(Revision comparison data)
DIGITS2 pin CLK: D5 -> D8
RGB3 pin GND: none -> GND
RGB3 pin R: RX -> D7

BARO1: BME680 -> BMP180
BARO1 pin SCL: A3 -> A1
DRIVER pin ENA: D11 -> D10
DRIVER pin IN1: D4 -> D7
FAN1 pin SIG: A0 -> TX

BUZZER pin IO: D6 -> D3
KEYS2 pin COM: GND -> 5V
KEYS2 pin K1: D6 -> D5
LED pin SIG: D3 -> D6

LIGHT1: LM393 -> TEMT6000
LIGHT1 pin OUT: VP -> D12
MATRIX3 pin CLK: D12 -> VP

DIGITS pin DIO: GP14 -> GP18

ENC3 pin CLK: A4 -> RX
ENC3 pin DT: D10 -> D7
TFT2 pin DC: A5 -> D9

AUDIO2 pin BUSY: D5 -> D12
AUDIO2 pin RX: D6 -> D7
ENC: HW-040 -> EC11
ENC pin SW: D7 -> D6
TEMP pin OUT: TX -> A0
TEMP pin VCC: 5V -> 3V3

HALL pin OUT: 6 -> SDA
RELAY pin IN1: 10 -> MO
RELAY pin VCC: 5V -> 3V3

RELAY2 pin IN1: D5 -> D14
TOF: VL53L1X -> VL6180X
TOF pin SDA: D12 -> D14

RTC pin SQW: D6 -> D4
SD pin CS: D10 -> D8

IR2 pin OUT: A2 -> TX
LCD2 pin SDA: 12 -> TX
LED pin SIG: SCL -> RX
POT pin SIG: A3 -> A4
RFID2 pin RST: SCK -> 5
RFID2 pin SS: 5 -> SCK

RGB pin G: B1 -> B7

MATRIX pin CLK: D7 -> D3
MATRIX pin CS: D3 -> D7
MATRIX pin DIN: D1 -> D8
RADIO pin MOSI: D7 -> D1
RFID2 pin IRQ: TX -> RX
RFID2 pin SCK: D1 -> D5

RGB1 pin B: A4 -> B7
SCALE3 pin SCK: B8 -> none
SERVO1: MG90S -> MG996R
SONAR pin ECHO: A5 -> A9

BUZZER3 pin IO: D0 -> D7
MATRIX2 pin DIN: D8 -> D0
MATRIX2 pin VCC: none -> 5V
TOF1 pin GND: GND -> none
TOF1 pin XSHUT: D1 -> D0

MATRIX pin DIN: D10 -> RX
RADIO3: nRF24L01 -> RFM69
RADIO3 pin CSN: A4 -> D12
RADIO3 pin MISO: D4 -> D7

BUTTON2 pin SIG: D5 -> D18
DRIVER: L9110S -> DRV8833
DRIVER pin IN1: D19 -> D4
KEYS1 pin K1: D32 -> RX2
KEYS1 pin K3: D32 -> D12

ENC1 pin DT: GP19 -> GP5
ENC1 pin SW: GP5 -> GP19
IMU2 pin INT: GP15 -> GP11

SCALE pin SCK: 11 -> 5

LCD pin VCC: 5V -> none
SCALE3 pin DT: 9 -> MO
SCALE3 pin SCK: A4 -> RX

Task description. Copy exactly the line that contains "KEYS1 pin K1: D32 -> RX2" and every line after it through the end of the entries, with nothing added.

Written response.
KEYS1 pin K1: D32 -> RX2
KEYS1 pin K3: D32 -> D12

ENC1 pin DT: GP19 -> GP5
ENC1 pin SW: GP5 -> GP19
IMU2 pin INT: GP15 -> GP11

SCALE pin SCK: 11 -> 5

LCD pin VCC: 5V -> none
SCALE3 pin DT: 9 -> MO
SCALE3 pin SCK: A4 -> RX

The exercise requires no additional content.